━━━ PROVIDED MATERIAL

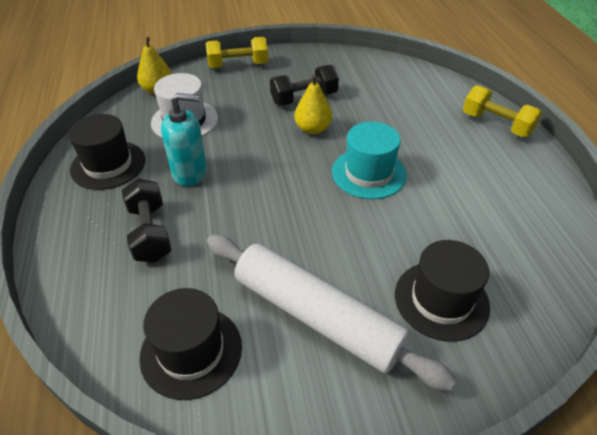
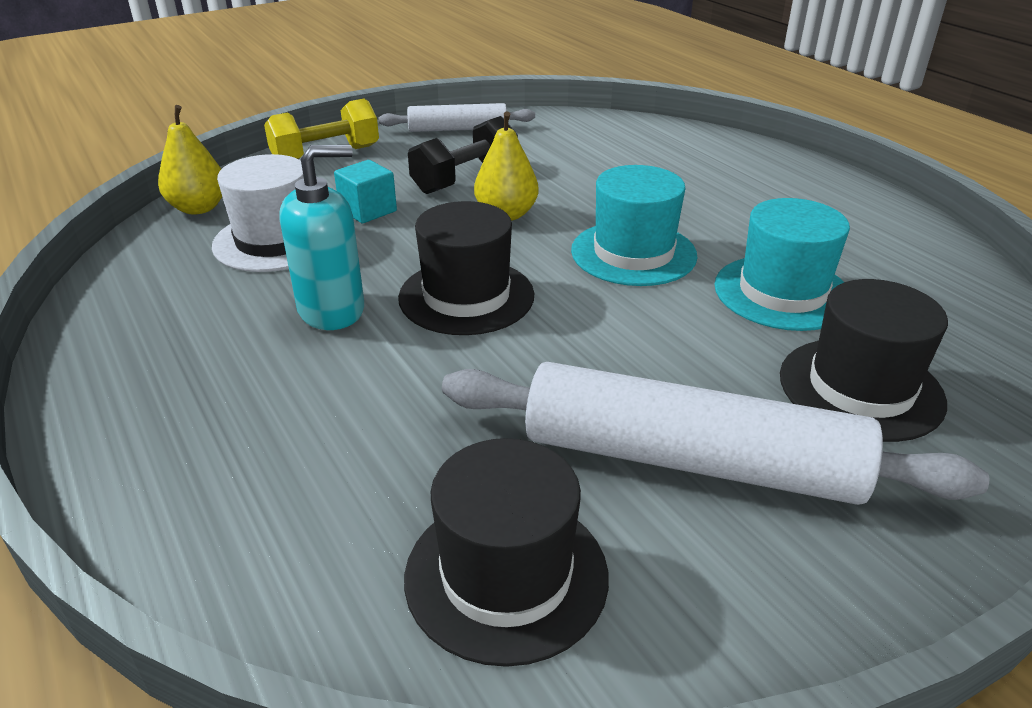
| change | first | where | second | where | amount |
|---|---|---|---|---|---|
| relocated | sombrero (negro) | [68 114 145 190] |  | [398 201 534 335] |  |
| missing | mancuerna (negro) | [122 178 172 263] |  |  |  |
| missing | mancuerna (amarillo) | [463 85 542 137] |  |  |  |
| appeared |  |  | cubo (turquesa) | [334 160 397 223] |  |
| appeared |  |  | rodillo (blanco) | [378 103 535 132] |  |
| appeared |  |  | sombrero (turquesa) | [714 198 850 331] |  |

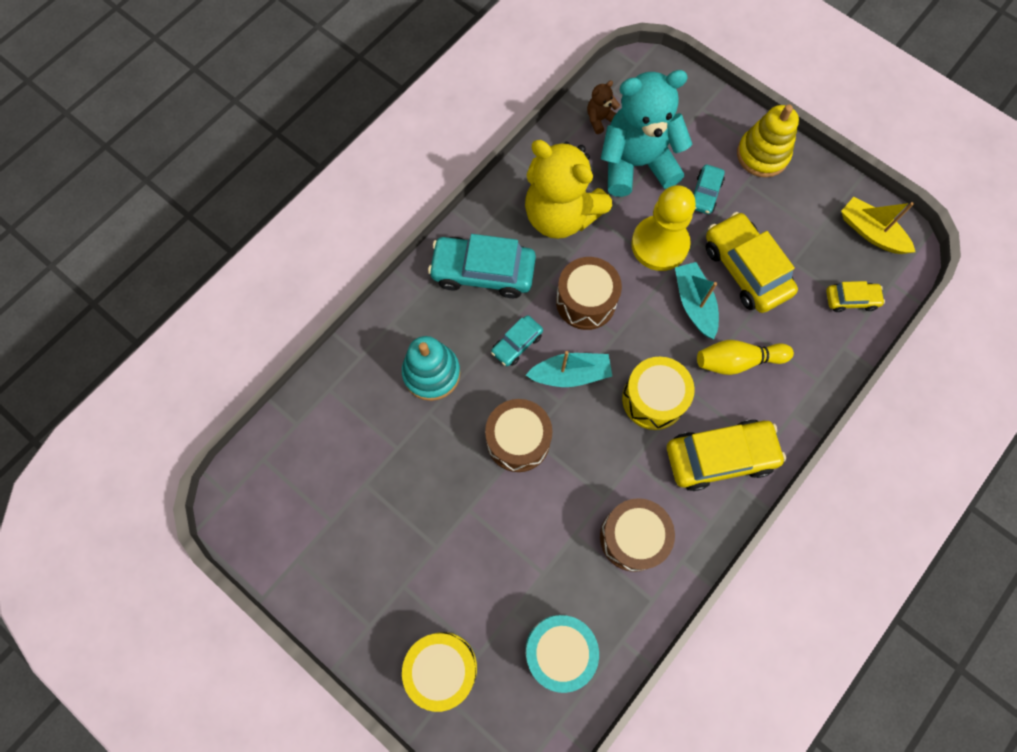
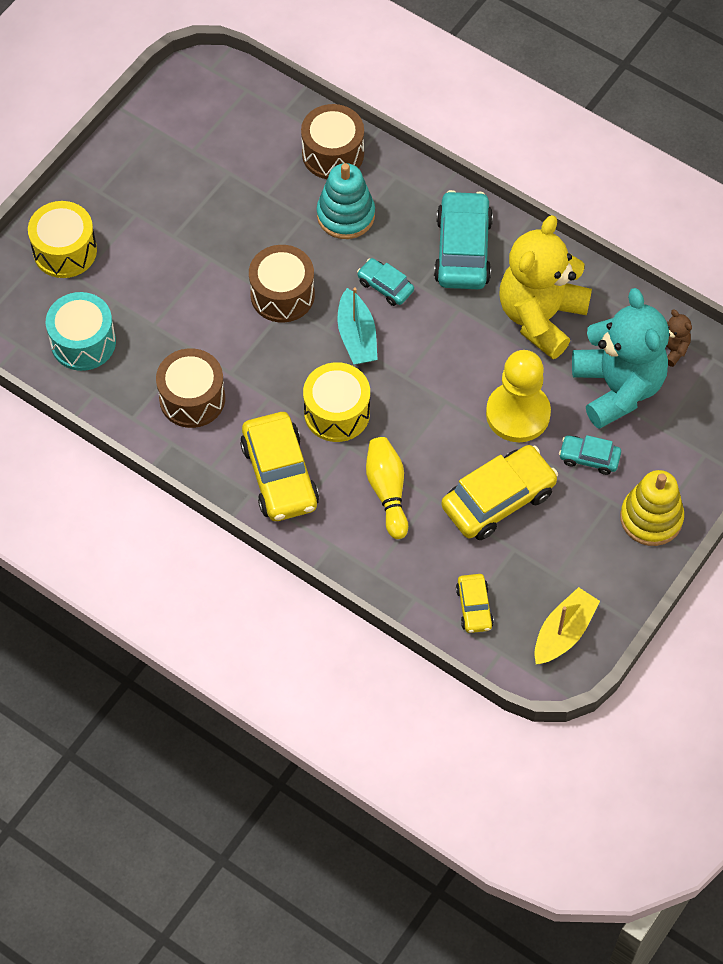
| change | first | where | second | where | amount |
|---|---|---|---|---|---|
| relocated | tambor (marrón) | [556 257 622 330] |  | [301 104 364 179] |  |
| missing | barco (turquesa) | [675 262 719 339] |  |  |  |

━━━━━━

WHAT IS BEING ASKED -
The answer must be an exact transcription of the lines from the one holding "rodillo (blanco) |" to the last line of the entries above, with no pictures and nothing else.

THE COMPLETED TASK -
| appeared |  |  | rodillo (blanco) | [378 103 535 132] |  |
| appeared |  |  | sombrero (turquesa) | [714 198 850 331] |  |

| change | first | where | second | where | amount |
|---|---|---|---|---|---|
| relocated | tambor (marrón) | [556 257 622 330] |  | [301 104 364 179] |  |
| missing | barco (turquesa) | [675 262 719 339] |  |  |  |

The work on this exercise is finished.